> [PROBLEM]:
Gather all lines in the data that hold the string "grey".
Segment Start: GIVEN ENTRIES
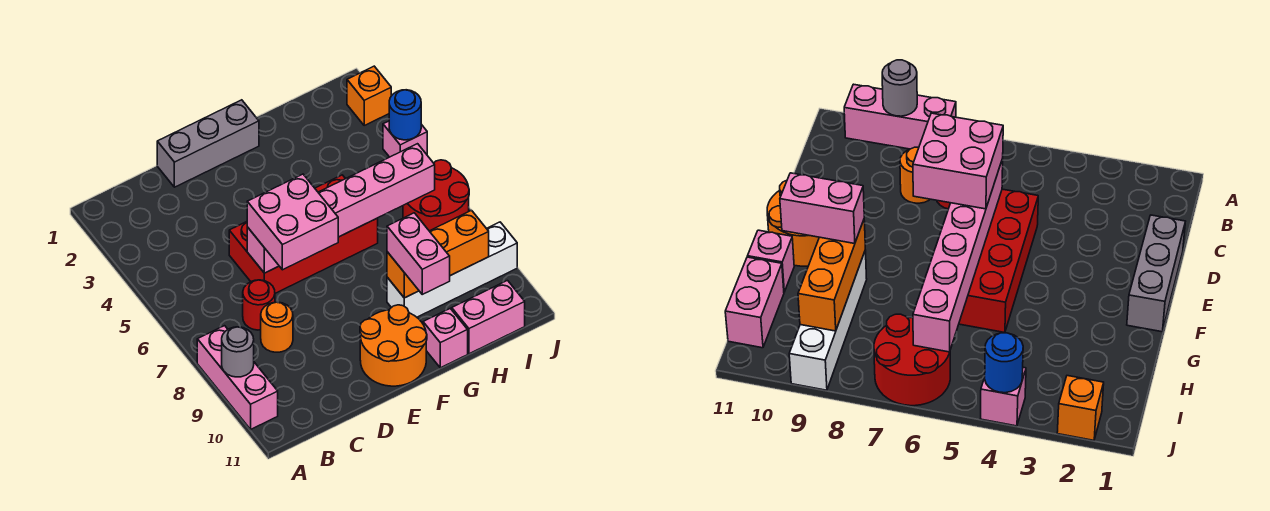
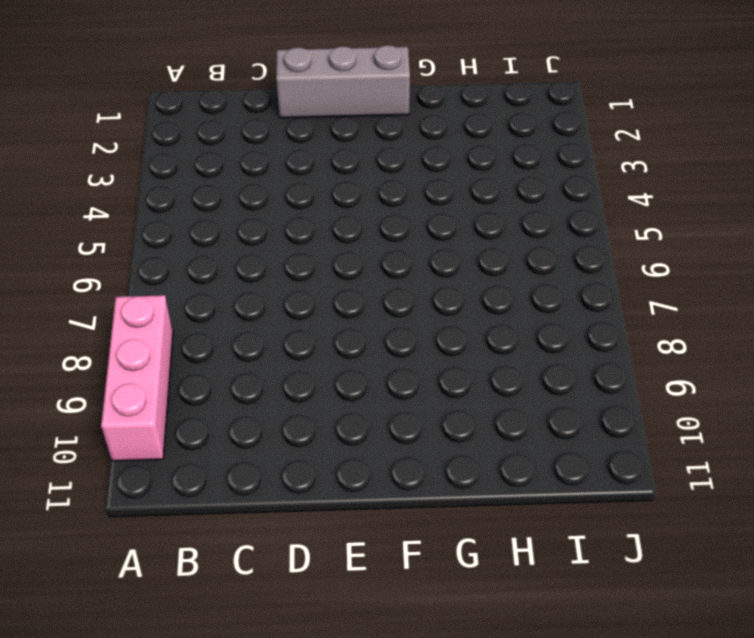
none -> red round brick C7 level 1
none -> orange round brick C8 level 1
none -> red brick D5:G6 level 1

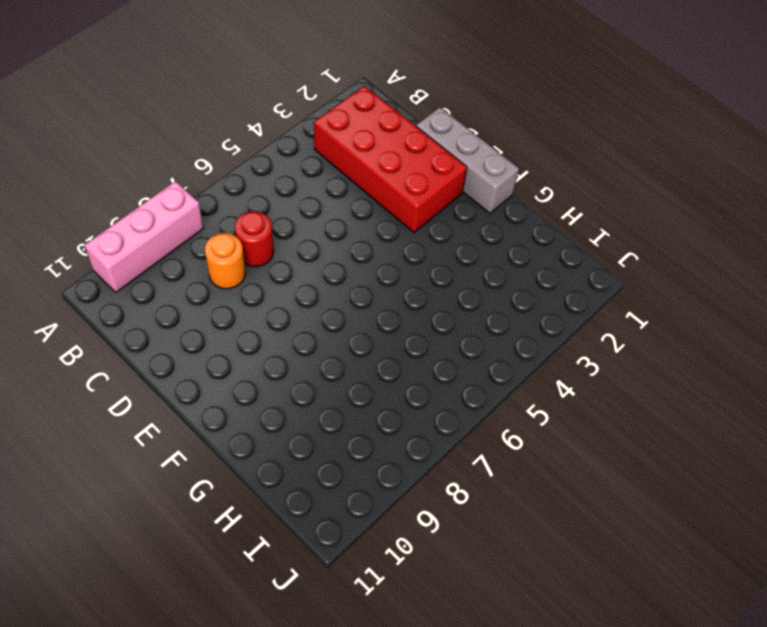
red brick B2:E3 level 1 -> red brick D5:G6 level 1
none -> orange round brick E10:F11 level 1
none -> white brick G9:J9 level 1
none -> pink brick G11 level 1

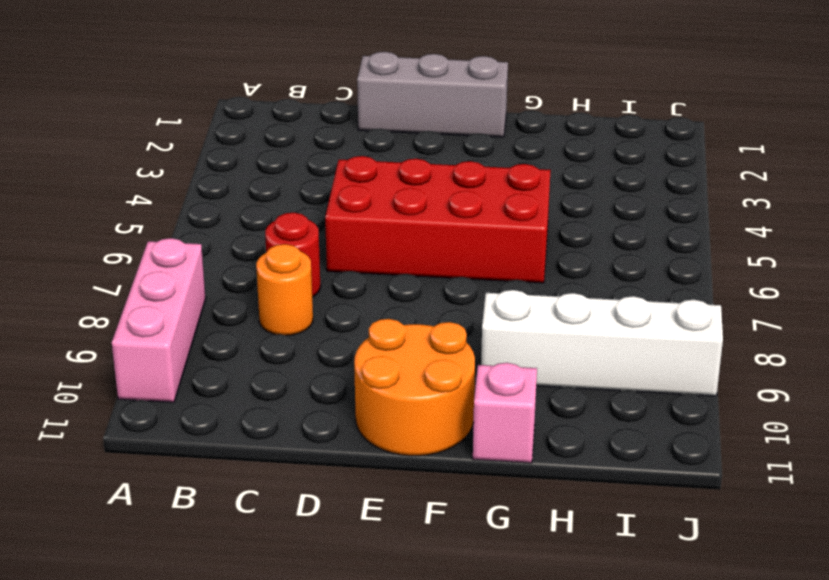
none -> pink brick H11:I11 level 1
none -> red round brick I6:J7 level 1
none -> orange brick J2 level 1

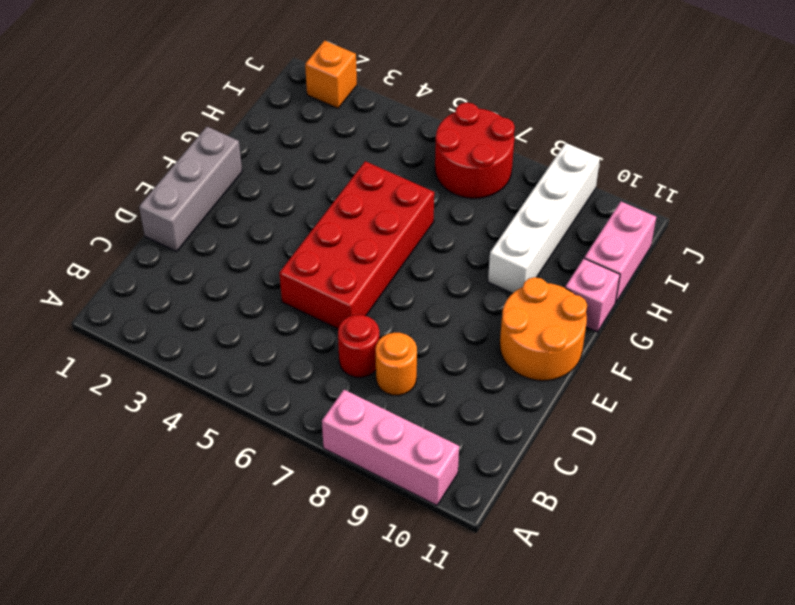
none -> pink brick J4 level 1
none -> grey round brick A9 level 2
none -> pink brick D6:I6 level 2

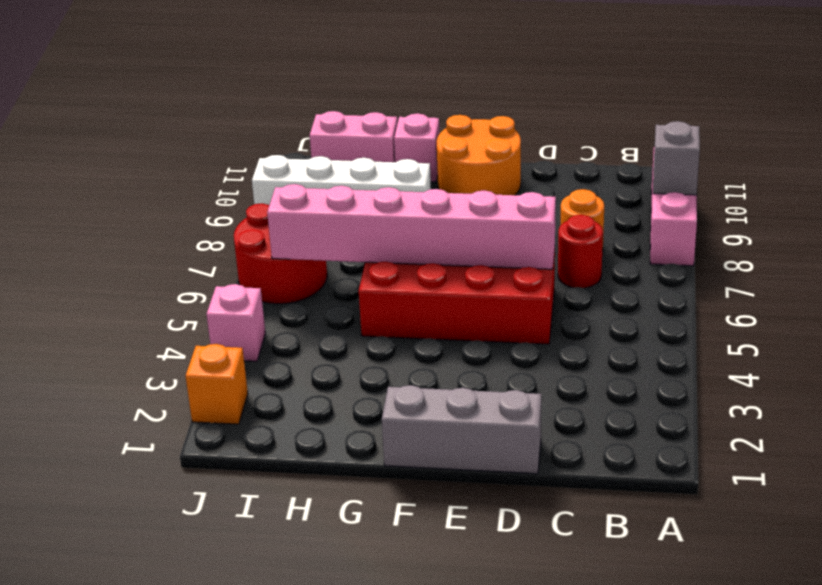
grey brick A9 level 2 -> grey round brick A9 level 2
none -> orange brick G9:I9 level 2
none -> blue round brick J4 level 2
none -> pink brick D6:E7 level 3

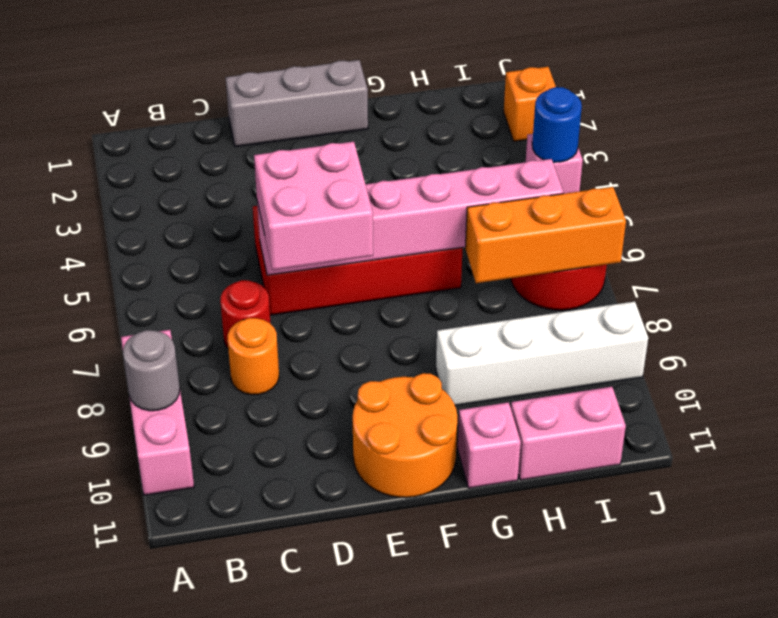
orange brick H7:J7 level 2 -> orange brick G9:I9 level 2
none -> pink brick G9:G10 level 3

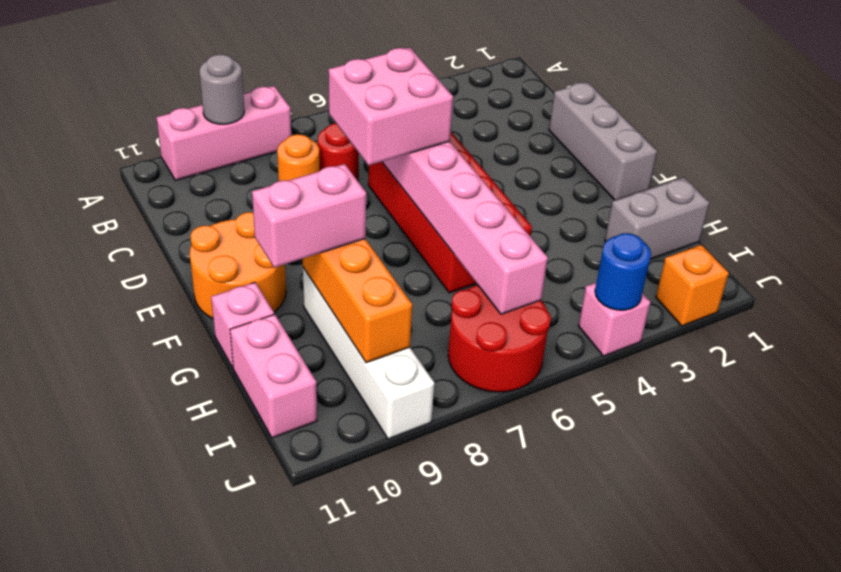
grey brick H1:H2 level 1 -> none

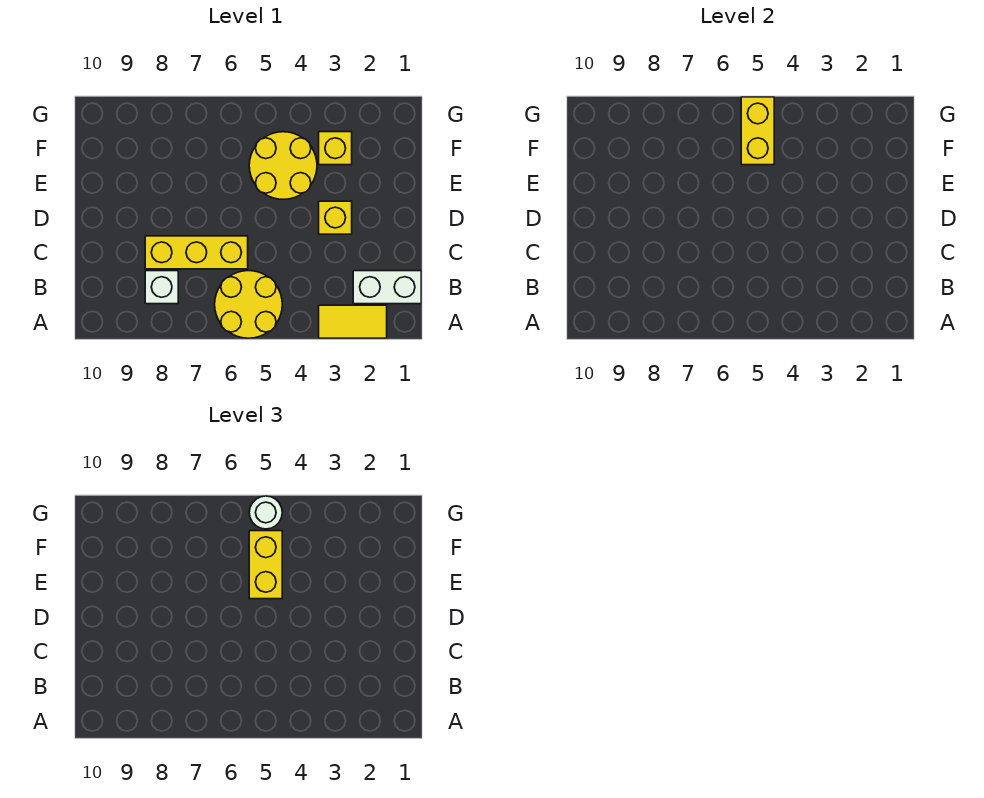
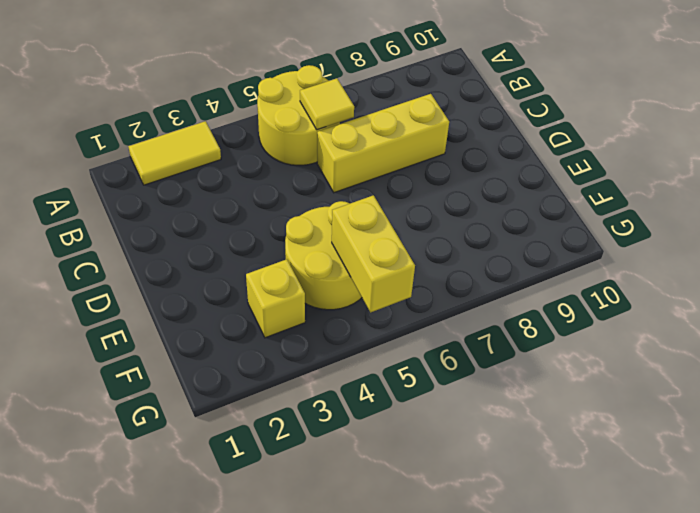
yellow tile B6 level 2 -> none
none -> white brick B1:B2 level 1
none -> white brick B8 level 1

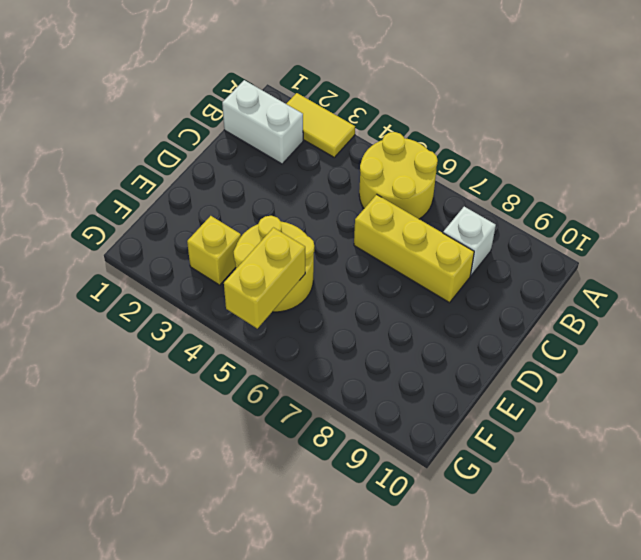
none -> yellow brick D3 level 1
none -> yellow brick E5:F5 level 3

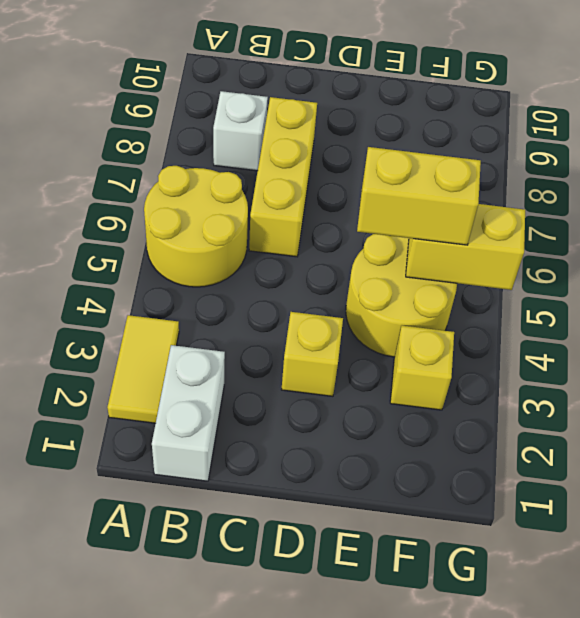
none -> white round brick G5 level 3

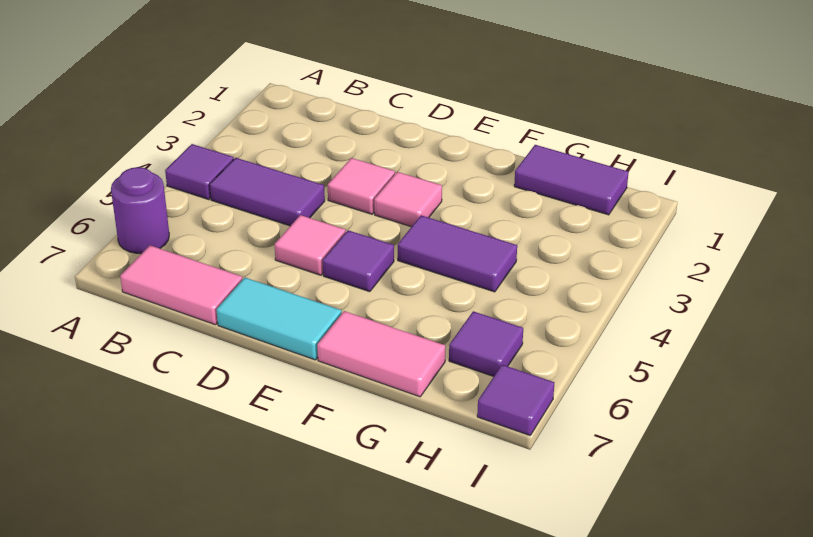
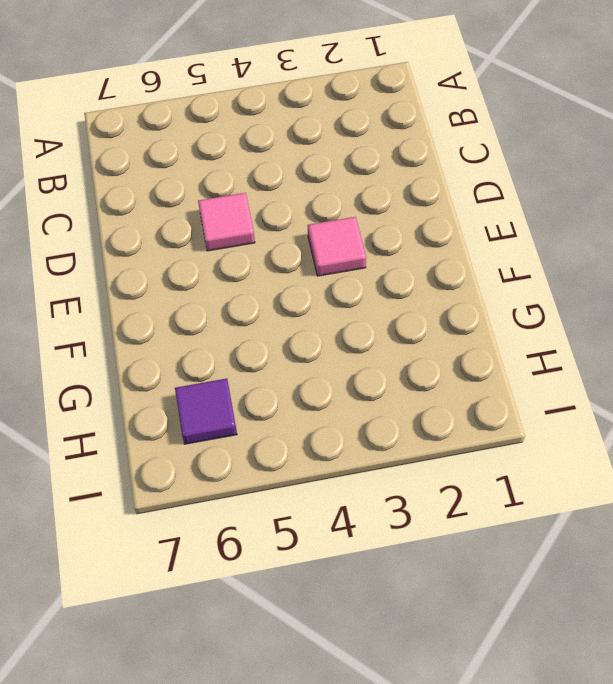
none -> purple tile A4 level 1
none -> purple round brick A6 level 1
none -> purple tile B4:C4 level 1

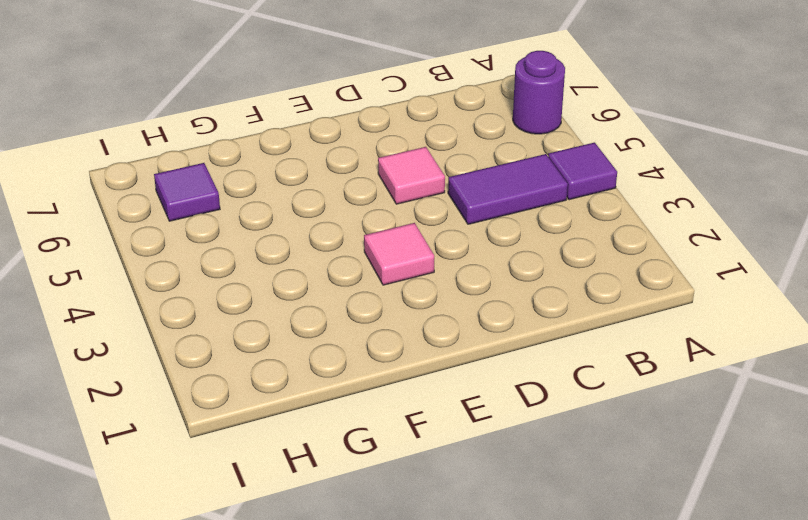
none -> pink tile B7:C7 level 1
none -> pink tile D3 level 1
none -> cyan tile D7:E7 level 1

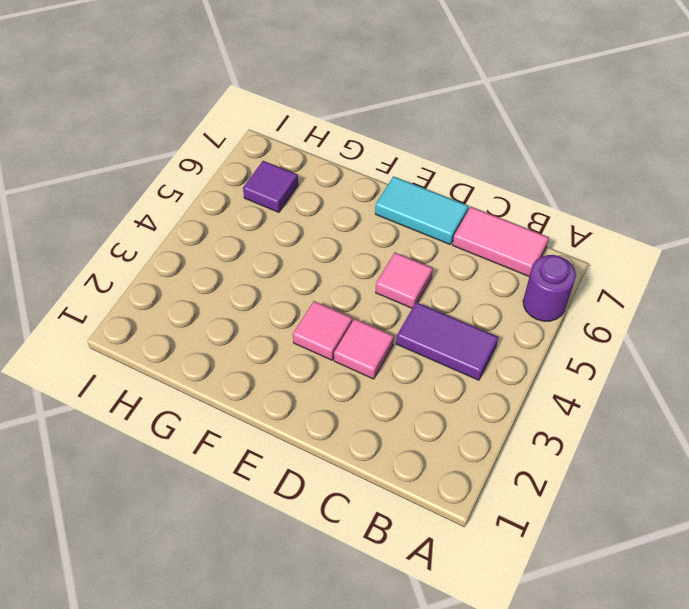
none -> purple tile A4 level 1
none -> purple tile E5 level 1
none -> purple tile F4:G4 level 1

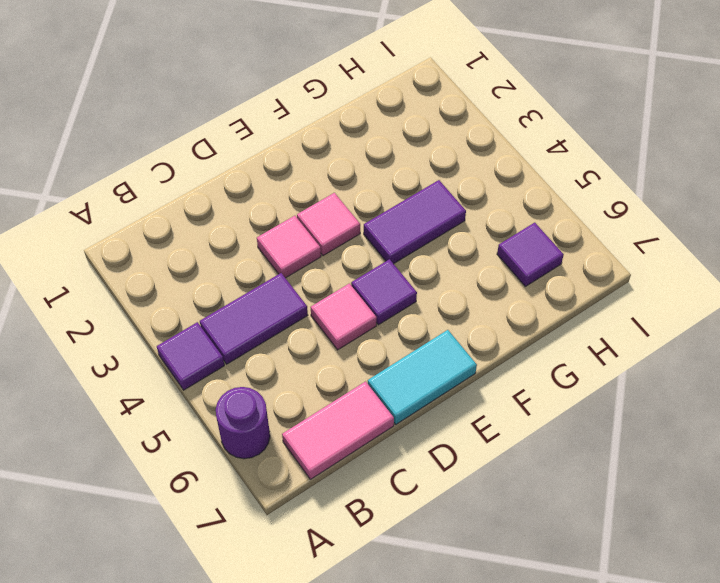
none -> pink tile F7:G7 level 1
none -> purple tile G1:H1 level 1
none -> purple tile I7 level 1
Segment End: GIVEN ENTRIES
> [WRITTEN REPLY]:
none -> grey round brick A9 level 2
grey brick A9 level 2 -> grey round brick A9 level 2
grey brick H1:H2 level 1 -> none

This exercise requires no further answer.